### TASK DIRECTIONS
In the records below, print each line exactly and leave every image out.

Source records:
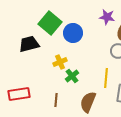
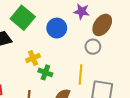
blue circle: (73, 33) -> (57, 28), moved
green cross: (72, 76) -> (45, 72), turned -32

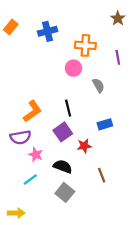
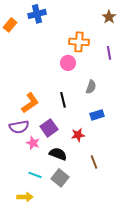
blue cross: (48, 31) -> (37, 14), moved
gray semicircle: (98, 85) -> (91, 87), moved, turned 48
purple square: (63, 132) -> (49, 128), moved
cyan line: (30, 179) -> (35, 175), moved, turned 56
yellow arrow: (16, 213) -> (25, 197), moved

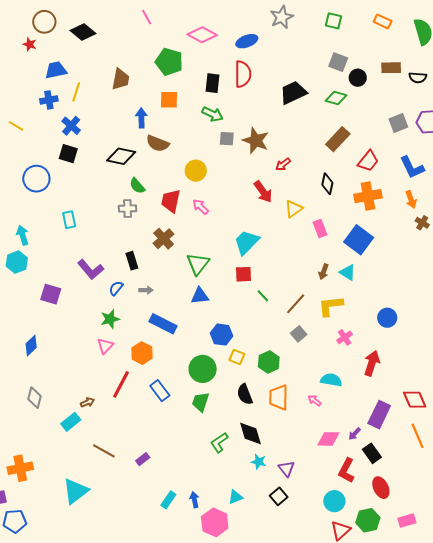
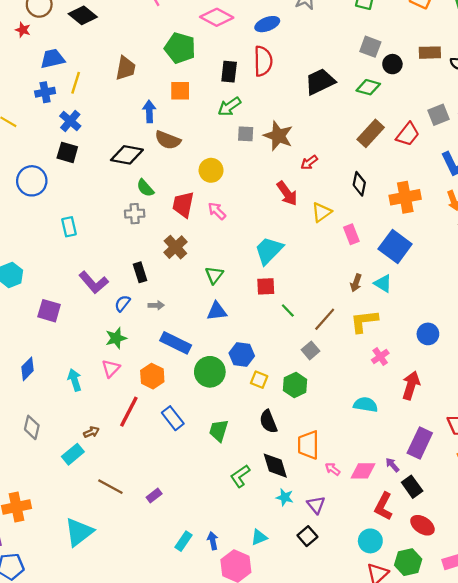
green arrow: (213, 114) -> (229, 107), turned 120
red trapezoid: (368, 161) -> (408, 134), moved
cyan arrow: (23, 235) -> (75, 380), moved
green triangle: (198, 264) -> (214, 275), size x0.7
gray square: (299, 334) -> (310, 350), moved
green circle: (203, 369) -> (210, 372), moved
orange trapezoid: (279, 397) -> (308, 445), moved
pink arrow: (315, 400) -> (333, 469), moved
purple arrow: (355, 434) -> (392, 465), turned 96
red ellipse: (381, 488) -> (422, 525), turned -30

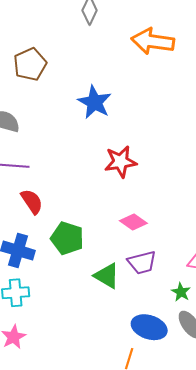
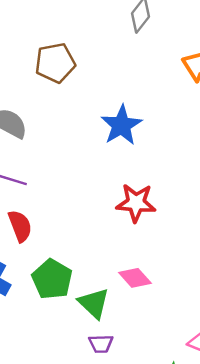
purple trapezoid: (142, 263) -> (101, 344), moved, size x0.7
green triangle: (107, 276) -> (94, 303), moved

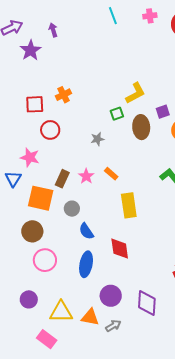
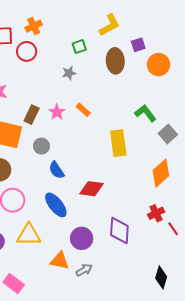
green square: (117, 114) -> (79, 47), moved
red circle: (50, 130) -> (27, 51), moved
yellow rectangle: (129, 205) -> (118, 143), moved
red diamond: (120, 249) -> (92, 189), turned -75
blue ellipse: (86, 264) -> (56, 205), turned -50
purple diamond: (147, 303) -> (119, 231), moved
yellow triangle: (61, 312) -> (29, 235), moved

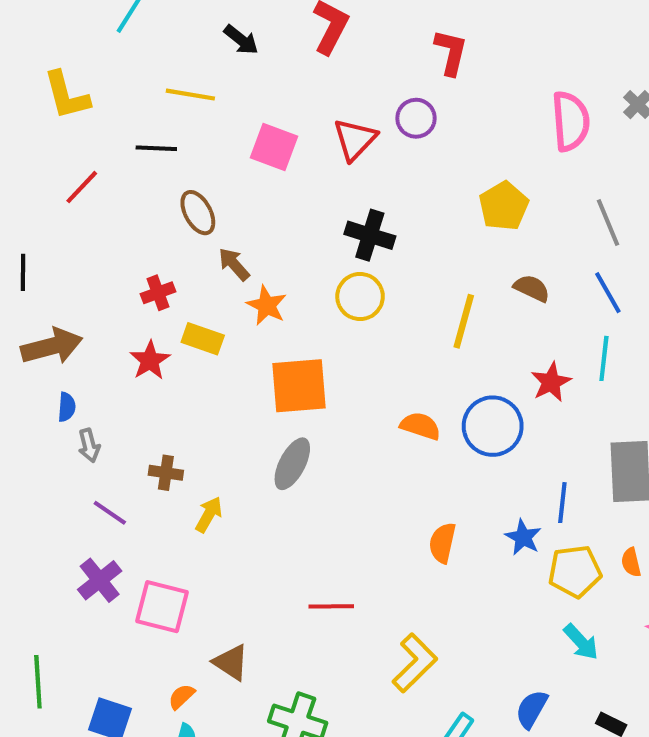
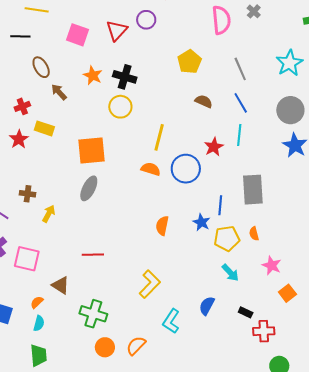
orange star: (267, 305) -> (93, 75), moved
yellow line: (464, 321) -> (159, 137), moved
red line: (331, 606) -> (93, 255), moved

### ANSWER TO THE PROBLEM
blue circle: (73, 33) -> (57, 28), moved
green cross: (72, 76) -> (45, 72), turned -32

blue cross: (48, 31) -> (37, 14), moved
gray semicircle: (98, 85) -> (91, 87), moved, turned 48
purple square: (63, 132) -> (49, 128), moved
cyan line: (30, 179) -> (35, 175), moved, turned 56
yellow arrow: (16, 213) -> (25, 197), moved

green arrow: (213, 114) -> (229, 107), turned 120
red trapezoid: (368, 161) -> (408, 134), moved
cyan arrow: (23, 235) -> (75, 380), moved
green triangle: (198, 264) -> (214, 275), size x0.7
gray square: (299, 334) -> (310, 350), moved
green circle: (203, 369) -> (210, 372), moved
orange trapezoid: (279, 397) -> (308, 445), moved
pink arrow: (315, 400) -> (333, 469), moved
purple arrow: (355, 434) -> (392, 465), turned 96
red ellipse: (381, 488) -> (422, 525), turned -30

purple trapezoid: (142, 263) -> (101, 344), moved, size x0.7
green triangle: (107, 276) -> (94, 303), moved

green square: (117, 114) -> (79, 47), moved
red circle: (50, 130) -> (27, 51), moved
yellow rectangle: (129, 205) -> (118, 143), moved
red diamond: (120, 249) -> (92, 189), turned -75
blue ellipse: (86, 264) -> (56, 205), turned -50
purple diamond: (147, 303) -> (119, 231), moved
yellow triangle: (61, 312) -> (29, 235), moved

orange star: (267, 305) -> (93, 75), moved
yellow line: (464, 321) -> (159, 137), moved
red line: (331, 606) -> (93, 255), moved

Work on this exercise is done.